• [MATERIAL TO PROCESS]:
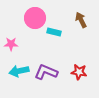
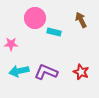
red star: moved 2 px right; rotated 14 degrees clockwise
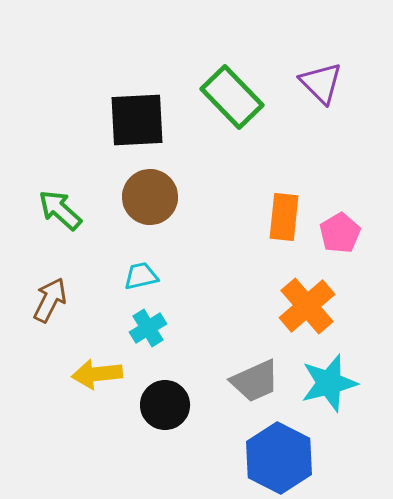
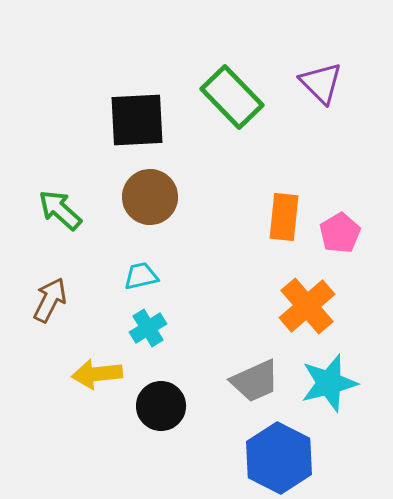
black circle: moved 4 px left, 1 px down
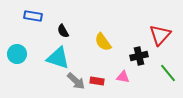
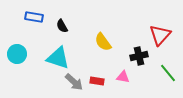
blue rectangle: moved 1 px right, 1 px down
black semicircle: moved 1 px left, 5 px up
gray arrow: moved 2 px left, 1 px down
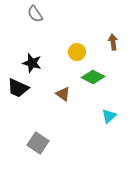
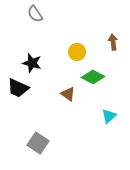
brown triangle: moved 5 px right
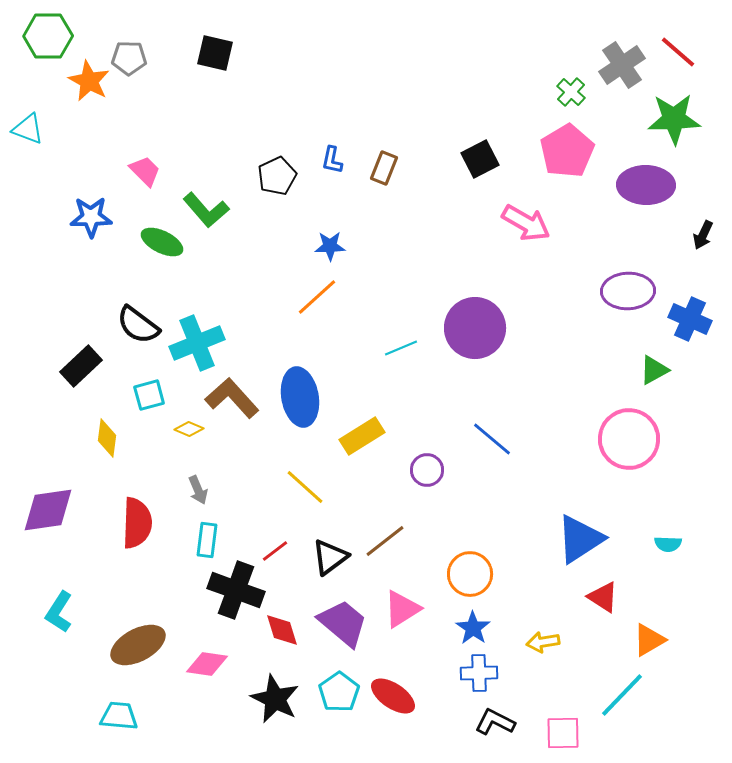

• [WHAT IS REQUIRED]: The lines from the one containing "blue rectangle: moved 1 px right, 1 px down" through the last line of the records are what you should copy, word for word and nothing else, with pictures left out.

• [TASK RESPONSE]:
blue rectangle: moved 1 px right, 1 px down
black semicircle: moved 1 px left, 5 px up
gray arrow: moved 2 px left, 1 px down
brown triangle: moved 5 px right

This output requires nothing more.